§ **PROBLEM TO WORK ON**: From the records below, pull out every line that contains the string "kern", matching case exactly, and copy each such line in full.
--- GIVEN ENTRIES ---
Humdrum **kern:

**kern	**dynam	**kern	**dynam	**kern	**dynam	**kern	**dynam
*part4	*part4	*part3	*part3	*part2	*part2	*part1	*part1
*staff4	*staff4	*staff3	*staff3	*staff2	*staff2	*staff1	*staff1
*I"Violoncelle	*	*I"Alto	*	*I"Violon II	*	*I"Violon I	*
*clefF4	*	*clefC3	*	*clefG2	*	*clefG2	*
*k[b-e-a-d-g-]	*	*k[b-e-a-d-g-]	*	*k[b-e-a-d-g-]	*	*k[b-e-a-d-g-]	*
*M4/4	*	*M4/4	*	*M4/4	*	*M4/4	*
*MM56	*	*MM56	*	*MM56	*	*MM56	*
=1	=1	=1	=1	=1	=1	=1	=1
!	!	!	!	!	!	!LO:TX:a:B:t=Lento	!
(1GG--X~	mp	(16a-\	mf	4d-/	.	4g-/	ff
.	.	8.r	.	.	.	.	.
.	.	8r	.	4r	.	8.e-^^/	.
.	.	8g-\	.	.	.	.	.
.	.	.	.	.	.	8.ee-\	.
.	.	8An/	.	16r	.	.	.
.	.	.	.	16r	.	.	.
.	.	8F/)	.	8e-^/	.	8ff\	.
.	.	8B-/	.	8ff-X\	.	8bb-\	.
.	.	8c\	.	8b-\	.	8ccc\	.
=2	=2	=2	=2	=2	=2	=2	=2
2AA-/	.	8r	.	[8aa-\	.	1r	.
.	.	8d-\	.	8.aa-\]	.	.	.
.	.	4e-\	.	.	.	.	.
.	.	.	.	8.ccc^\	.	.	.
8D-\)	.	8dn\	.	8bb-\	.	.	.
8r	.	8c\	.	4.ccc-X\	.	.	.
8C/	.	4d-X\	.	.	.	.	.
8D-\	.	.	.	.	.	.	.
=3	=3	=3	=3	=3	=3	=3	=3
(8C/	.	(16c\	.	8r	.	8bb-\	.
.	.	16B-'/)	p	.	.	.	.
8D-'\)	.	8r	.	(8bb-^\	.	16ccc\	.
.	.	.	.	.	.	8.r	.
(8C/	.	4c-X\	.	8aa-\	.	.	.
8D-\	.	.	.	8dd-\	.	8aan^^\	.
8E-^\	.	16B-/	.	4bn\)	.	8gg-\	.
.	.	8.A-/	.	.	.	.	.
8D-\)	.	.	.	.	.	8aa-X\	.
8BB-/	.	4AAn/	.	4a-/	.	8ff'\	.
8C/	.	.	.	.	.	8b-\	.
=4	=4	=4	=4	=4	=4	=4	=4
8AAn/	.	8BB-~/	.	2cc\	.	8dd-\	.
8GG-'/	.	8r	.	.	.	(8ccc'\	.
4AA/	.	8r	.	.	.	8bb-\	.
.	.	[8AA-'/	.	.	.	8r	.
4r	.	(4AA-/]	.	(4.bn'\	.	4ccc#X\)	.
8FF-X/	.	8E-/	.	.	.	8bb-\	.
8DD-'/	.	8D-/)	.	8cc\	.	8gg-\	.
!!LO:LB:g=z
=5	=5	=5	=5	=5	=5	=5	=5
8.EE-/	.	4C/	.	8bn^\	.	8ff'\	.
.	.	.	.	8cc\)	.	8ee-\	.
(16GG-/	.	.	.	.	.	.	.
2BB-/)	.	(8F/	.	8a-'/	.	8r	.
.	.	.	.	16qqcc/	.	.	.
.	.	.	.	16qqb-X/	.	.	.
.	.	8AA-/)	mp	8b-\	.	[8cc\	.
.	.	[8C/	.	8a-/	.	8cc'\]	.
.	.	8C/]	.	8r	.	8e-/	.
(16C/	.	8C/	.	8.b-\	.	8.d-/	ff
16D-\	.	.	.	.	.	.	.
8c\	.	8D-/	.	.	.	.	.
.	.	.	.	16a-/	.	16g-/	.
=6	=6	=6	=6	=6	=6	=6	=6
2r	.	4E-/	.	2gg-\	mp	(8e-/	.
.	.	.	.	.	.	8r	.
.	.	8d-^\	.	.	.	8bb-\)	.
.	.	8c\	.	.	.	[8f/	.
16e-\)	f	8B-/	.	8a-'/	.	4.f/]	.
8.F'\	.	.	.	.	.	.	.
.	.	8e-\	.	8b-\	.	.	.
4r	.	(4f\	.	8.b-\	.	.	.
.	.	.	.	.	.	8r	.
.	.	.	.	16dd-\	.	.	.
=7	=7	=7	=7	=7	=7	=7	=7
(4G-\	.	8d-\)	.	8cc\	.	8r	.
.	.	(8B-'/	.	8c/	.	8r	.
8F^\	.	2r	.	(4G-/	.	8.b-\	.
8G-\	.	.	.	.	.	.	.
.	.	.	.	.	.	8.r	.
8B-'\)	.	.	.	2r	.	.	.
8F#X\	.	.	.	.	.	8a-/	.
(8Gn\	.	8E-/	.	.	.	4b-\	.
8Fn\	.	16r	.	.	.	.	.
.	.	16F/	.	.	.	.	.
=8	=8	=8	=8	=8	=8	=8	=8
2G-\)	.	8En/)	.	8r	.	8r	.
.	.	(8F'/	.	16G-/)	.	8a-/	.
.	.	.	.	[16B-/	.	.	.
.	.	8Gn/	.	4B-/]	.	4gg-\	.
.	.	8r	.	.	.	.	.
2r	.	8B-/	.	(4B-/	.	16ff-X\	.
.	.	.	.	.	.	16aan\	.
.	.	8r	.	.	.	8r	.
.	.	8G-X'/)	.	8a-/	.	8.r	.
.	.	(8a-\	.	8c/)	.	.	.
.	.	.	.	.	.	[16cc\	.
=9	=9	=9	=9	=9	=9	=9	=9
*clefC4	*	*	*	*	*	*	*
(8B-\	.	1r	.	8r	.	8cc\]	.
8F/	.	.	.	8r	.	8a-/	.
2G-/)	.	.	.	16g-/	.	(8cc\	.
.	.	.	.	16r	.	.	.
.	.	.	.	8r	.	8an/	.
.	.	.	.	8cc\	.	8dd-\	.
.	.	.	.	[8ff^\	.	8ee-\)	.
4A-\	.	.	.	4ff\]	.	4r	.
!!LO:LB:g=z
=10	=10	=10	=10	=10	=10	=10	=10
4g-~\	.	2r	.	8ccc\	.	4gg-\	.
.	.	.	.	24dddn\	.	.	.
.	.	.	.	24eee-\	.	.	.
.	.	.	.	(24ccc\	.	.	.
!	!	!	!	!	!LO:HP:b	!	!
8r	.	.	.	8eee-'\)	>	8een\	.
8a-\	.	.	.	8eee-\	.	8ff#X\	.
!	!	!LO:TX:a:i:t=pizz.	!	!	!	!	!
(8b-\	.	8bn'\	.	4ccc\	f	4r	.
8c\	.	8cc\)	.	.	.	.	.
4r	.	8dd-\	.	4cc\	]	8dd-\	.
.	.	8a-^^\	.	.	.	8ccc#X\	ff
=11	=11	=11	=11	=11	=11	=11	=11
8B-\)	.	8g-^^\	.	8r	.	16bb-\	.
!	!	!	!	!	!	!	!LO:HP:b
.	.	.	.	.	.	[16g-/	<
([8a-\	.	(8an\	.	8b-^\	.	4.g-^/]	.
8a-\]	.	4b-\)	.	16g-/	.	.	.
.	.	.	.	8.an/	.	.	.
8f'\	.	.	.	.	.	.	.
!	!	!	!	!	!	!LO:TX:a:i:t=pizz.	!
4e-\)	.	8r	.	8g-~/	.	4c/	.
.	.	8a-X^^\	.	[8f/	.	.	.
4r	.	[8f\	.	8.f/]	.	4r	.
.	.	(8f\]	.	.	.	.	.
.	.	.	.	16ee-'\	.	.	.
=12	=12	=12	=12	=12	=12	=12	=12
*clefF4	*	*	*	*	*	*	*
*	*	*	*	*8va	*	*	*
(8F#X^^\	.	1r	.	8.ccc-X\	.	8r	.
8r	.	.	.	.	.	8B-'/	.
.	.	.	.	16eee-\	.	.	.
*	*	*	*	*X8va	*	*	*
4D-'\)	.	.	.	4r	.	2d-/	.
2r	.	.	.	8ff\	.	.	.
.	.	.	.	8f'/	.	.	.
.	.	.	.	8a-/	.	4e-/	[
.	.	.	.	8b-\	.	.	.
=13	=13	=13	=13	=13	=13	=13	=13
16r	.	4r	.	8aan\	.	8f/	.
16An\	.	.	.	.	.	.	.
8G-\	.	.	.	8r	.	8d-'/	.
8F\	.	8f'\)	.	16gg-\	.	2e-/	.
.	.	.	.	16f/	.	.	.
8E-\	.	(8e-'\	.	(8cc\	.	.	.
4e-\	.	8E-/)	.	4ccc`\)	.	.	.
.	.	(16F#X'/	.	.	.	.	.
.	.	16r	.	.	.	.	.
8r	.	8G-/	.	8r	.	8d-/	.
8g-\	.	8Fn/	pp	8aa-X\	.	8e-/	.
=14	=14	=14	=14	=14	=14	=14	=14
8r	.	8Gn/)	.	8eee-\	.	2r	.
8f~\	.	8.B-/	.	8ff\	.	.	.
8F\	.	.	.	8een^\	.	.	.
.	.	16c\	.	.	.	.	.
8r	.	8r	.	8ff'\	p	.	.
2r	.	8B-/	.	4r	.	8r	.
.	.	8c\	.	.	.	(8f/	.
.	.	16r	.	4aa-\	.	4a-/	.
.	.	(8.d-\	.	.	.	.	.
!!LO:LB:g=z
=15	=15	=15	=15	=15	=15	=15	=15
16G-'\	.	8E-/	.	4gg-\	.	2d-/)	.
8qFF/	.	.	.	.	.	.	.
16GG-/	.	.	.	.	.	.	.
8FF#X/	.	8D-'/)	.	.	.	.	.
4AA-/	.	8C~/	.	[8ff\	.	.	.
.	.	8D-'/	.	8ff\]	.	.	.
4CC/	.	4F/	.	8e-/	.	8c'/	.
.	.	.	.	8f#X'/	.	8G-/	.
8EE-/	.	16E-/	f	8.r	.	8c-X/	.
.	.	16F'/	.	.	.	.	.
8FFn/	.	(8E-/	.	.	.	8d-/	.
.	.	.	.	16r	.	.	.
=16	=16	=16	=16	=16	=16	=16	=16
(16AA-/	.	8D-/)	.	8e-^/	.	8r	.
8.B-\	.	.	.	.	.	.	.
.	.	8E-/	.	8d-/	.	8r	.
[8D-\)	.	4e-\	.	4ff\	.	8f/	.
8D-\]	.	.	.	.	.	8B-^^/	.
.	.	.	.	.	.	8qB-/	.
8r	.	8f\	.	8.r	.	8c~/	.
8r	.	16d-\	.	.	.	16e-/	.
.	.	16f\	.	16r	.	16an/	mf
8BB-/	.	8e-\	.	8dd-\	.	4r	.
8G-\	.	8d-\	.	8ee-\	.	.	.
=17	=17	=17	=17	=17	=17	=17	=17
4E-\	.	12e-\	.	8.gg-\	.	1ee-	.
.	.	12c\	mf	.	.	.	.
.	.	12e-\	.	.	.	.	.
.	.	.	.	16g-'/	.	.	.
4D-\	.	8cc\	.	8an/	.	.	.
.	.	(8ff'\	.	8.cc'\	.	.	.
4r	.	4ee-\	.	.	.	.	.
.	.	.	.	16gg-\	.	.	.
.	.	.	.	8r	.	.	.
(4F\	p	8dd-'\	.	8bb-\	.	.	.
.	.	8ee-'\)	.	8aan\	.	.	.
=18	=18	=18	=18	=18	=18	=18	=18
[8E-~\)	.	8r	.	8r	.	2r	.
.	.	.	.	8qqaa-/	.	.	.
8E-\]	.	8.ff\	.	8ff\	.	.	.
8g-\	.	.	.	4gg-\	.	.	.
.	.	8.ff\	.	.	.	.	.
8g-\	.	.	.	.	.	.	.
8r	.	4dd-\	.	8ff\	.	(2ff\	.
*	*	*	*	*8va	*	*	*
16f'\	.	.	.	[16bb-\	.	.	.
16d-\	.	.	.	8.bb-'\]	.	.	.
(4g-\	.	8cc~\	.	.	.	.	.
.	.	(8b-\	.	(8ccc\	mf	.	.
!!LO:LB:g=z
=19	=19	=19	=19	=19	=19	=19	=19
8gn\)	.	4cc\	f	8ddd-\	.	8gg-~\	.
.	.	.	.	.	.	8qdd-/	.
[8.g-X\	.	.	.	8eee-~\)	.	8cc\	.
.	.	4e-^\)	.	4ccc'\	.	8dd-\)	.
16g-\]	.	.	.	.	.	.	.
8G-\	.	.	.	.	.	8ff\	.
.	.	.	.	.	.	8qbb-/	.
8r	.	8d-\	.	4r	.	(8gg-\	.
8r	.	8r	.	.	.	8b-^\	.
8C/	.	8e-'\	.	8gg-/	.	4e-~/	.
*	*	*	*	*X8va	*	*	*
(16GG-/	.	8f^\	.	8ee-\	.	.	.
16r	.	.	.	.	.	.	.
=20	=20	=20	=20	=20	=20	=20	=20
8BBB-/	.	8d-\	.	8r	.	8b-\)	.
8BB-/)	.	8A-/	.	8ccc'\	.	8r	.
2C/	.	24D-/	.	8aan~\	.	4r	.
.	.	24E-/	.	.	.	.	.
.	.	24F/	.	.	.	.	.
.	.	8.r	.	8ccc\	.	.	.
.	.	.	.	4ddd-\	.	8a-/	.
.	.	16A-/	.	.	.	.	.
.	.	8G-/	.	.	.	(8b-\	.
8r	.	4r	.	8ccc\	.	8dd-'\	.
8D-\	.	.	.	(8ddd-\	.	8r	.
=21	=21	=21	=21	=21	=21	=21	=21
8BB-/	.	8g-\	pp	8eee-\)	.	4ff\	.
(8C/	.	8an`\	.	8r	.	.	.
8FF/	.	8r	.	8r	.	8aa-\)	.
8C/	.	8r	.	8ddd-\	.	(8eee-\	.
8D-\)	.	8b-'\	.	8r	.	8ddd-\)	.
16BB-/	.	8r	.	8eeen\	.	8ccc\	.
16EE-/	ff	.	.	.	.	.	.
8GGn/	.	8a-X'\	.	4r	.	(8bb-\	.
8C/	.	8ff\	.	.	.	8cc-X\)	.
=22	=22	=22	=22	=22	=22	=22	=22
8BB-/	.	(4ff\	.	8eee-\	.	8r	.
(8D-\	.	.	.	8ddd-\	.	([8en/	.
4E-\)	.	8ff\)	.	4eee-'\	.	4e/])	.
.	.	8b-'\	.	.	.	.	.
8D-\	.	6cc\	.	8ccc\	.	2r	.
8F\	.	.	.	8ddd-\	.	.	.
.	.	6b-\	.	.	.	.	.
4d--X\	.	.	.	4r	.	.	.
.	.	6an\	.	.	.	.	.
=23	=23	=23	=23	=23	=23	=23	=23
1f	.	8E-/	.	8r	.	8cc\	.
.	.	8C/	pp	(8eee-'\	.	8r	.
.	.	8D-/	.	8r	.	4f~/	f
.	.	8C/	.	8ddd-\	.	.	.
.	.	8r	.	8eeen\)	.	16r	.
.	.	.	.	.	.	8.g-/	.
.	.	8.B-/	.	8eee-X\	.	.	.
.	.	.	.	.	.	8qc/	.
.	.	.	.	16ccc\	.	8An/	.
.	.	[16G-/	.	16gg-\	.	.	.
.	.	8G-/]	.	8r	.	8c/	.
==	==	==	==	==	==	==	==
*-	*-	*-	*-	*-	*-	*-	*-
---
§ **THE REPLY**:
Humdrum **kern:
**kern	**dynam	**kern	**dynam	**kern	**dynam	**kern	**dynam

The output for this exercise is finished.